• _Problem to solve_:
All entries below must be given again exactly as they stand.

(Saved data entries)
________________________

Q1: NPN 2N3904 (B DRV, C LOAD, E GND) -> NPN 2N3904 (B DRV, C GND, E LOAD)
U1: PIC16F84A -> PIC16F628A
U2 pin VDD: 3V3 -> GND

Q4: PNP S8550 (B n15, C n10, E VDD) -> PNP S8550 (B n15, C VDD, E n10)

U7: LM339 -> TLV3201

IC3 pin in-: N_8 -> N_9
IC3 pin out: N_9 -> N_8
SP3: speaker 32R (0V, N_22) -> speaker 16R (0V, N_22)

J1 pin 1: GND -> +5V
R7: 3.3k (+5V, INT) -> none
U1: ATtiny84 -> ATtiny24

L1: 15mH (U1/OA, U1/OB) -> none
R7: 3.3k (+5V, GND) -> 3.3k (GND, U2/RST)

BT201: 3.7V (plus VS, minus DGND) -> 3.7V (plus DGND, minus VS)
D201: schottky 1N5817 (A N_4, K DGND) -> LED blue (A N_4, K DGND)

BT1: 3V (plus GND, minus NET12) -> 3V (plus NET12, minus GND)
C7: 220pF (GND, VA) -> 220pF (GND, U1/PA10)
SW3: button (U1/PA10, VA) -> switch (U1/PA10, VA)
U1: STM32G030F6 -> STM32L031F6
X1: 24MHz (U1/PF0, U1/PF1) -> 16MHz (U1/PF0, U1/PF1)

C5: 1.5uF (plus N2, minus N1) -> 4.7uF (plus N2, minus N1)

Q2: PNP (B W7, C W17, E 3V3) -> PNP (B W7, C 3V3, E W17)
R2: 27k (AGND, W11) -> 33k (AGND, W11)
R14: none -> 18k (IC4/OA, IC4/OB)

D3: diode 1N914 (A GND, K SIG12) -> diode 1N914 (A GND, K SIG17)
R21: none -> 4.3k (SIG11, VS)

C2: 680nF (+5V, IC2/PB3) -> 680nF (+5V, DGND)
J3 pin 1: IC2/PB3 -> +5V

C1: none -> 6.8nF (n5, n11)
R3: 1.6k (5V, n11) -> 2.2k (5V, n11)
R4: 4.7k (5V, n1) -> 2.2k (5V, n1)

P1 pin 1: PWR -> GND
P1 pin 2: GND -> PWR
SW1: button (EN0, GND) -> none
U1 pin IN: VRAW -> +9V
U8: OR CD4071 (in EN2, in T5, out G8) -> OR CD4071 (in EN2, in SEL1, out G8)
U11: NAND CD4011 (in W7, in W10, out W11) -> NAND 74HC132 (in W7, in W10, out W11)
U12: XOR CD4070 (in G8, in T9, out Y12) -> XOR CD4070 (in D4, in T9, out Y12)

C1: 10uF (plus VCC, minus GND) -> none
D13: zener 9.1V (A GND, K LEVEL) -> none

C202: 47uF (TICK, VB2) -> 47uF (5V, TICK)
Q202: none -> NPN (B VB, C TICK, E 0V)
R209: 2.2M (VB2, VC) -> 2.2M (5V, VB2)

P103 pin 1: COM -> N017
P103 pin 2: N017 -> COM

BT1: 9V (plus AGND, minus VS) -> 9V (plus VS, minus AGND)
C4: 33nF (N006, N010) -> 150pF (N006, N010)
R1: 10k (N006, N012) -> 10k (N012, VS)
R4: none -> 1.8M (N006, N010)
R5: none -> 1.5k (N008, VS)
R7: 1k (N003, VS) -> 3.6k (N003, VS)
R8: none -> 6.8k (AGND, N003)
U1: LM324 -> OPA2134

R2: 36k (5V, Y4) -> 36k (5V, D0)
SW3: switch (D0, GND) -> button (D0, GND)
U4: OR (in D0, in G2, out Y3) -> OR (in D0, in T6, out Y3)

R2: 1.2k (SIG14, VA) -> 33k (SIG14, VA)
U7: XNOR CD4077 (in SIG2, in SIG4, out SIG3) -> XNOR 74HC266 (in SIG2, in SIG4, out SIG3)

________________________

• _Exercise answer_:
Q1: NPN 2N3904 (B DRV, C LOAD, E GND) -> NPN 2N3904 (B DRV, C GND, E LOAD)
U1: PIC16F84A -> PIC16F628A
U2 pin VDD: 3V3 -> GND

Q4: PNP S8550 (B n15, C n10, E VDD) -> PNP S8550 (B n15, C VDD, E n10)

U7: LM339 -> TLV3201

IC3 pin in-: N_8 -> N_9
IC3 pin out: N_9 -> N_8
SP3: speaker 32R (0V, N_22) -> speaker 16R (0V, N_22)

J1 pin 1: GND -> +5V
R7: 3.3k (+5V, INT) -> none
U1: ATtiny84 -> ATtiny24

L1: 15mH (U1/OA, U1/OB) -> none
R7: 3.3k (+5V, GND) -> 3.3k (GND, U2/RST)

BT201: 3.7V (plus VS, minus DGND) -> 3.7V (plus DGND, minus VS)
D201: schottky 1N5817 (A N_4, K DGND) -> LED blue (A N_4, K DGND)

BT1: 3V (plus GND, minus NET12) -> 3V (plus NET12, minus GND)
C7: 220pF (GND, VA) -> 220pF (GND, U1/PA10)
SW3: button (U1/PA10, VA) -> switch (U1/PA10, VA)
U1: STM32G030F6 -> STM32L031F6
X1: 24MHz (U1/PF0, U1/PF1) -> 16MHz (U1/PF0, U1/PF1)

C5: 1.5uF (plus N2, minus N1) -> 4.7uF (plus N2, minus N1)

Q2: PNP (B W7, C W17, E 3V3) -> PNP (B W7, C 3V3, E W17)
R2: 27k (AGND, W11) -> 33k (AGND, W11)
R14: none -> 18k (IC4/OA, IC4/OB)

D3: diode 1N914 (A GND, K SIG12) -> diode 1N914 (A GND, K SIG17)
R21: none -> 4.3k (SIG11, VS)

C2: 680nF (+5V, IC2/PB3) -> 680nF (+5V, DGND)
J3 pin 1: IC2/PB3 -> +5V

C1: none -> 6.8nF (n5, n11)
R3: 1.6k (5V, n11) -> 2.2k (5V, n11)
R4: 4.7k (5V, n1) -> 2.2k (5V, n1)

P1 pin 1: PWR -> GND
P1 pin 2: GND -> PWR
SW1: button (EN0, GND) -> none
U1 pin IN: VRAW -> +9V
U8: OR CD4071 (in EN2, in T5, out G8) -> OR CD4071 (in EN2, in SEL1, out G8)
U11: NAND CD4011 (in W7, in W10, out W11) -> NAND 74HC132 (in W7, in W10, out W11)
U12: XOR CD4070 (in G8, in T9, out Y12) -> XOR CD4070 (in D4, in T9, out Y12)

C1: 10uF (plus VCC, minus GND) -> none
D13: zener 9.1V (A GND, K LEVEL) -> none

C202: 47uF (TICK, VB2) -> 47uF (5V, TICK)
Q202: none -> NPN (B VB, C TICK, E 0V)
R209: 2.2M (VB2, VC) -> 2.2M (5V, VB2)

P103 pin 1: COM -> N017
P103 pin 2: N017 -> COM

BT1: 9V (plus AGND, minus VS) -> 9V (plus VS, minus AGND)
C4: 33nF (N006, N010) -> 150pF (N006, N010)
R1: 10k (N006, N012) -> 10k (N012, VS)
R4: none -> 1.8M (N006, N010)
R5: none -> 1.5k (N008, VS)
R7: 1k (N003, VS) -> 3.6k (N003, VS)
R8: none -> 6.8k (AGND, N003)
U1: LM324 -> OPA2134

R2: 36k (5V, Y4) -> 36k (5V, D0)
SW3: switch (D0, GND) -> button (D0, GND)
U4: OR (in D0, in G2, out Y3) -> OR (in D0, in T6, out Y3)

R2: 1.2k (SIG14, VA) -> 33k (SIG14, VA)
U7: XNOR CD4077 (in SIG2, in SIG4, out SIG3) -> XNOR 74HC266 (in SIG2, in SIG4, out SIG3)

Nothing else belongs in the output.